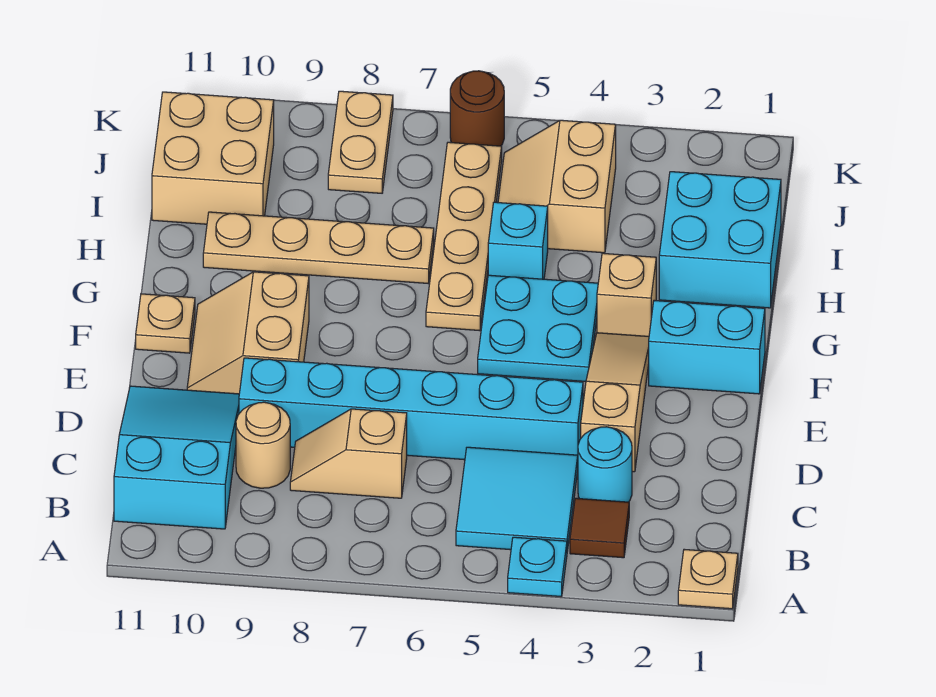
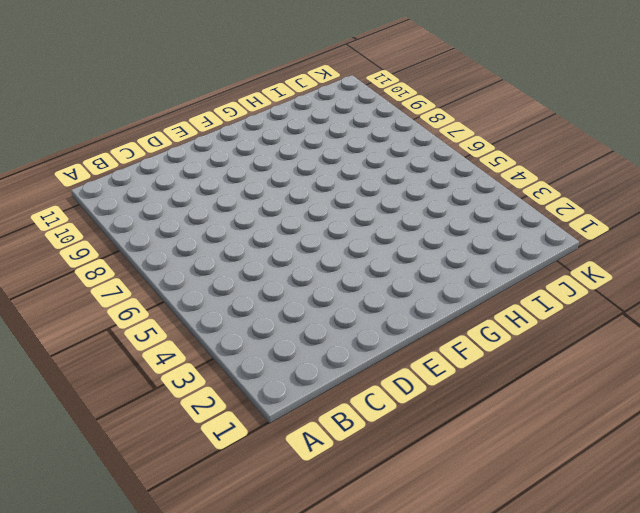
none -> tan plate A1 level 1
none -> cyan plate A4 level 1
none -> brown tile B3 level 1

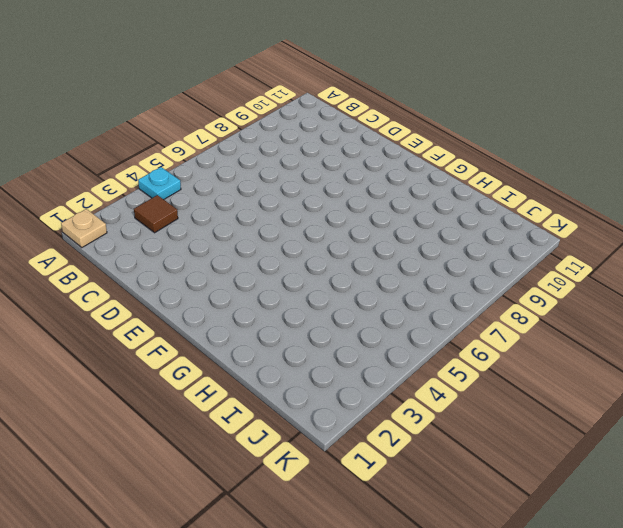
none -> cyan tile B4:C5 level 1
none -> cyan slope B10:D11 level 1 top B
none -> cyan round brick C3 level 1

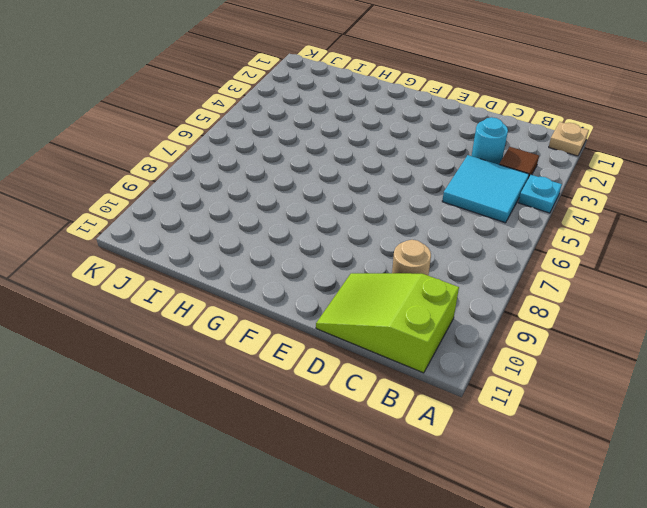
lime slope B10:D11 level 1 top B -> cyan slope B10:D11 level 1 top B
none -> tan slope C7:C8 level 1 top 7
none -> tan slope D3:F3 level 1 top D
none -> cyan brick D4:D9 level 1

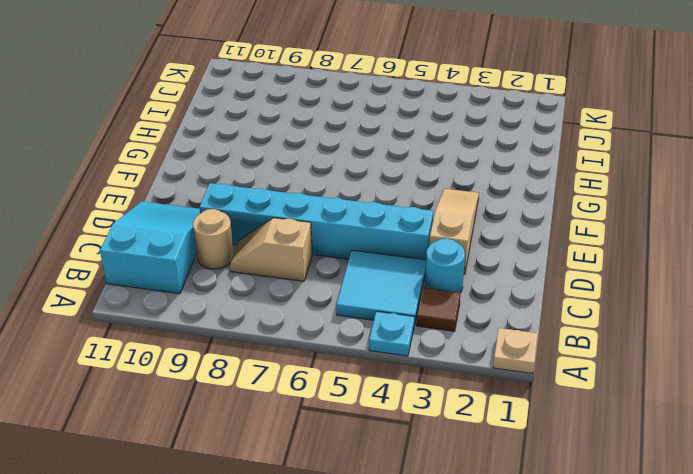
none -> tan slope E9:F10 level 1 top 9
none -> cyan brick F1:F2 level 1
none -> cyan plate F4:G5 level 1

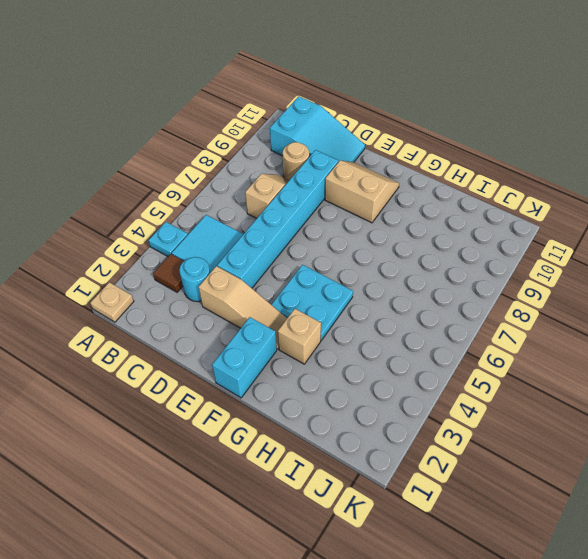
none -> tan plate F11 level 1
none -> tan plate G6:J6 level 1
none -> cyan brick H1:I2 level 1

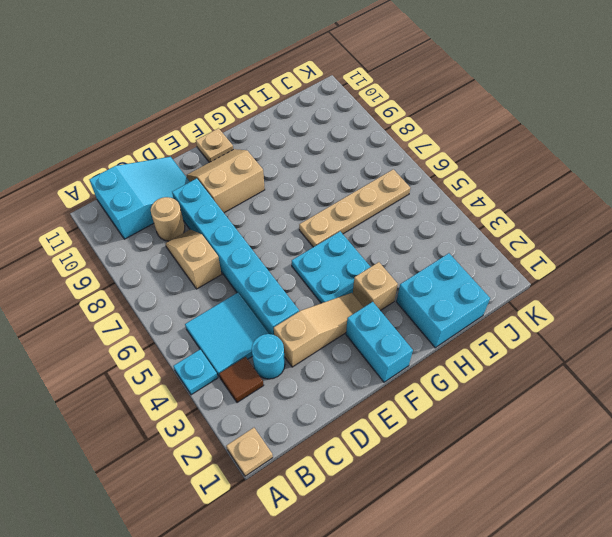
none -> cyan brick H5 level 1
none -> tan plate H7:H10 level 1
none -> tan slope I4:J5 level 1 top 4

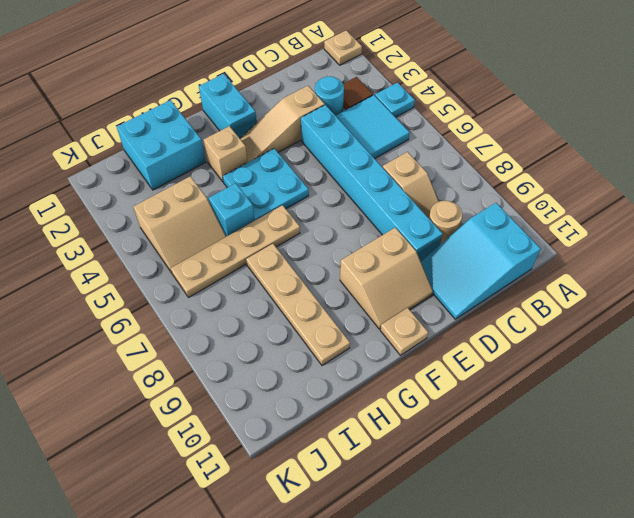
none -> tan brick I10:J11 level 1
none -> tan plate J8:K8 level 1
none -> brown round brick K6 level 1

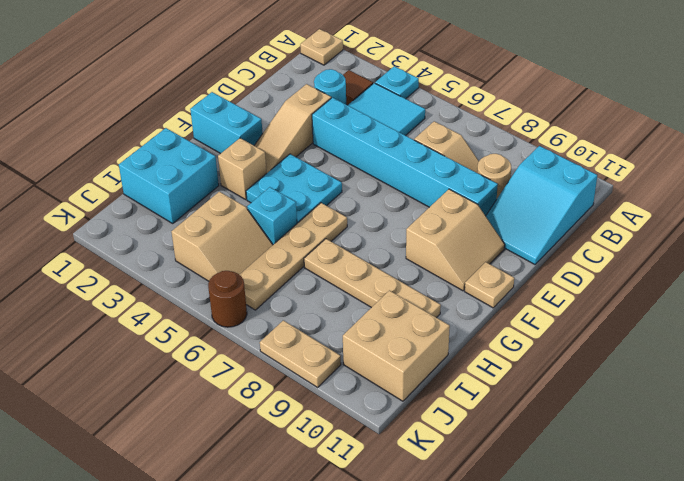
tan plate K8:K9 level 1 -> tan plate J8:K8 level 1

# # # # # # #

- [Exercise goal]:
Could you show every line of the listing that holds the string "brown"?

- [Worked solution]:
none -> brown tile B3 level 1
none -> brown round brick K6 level 1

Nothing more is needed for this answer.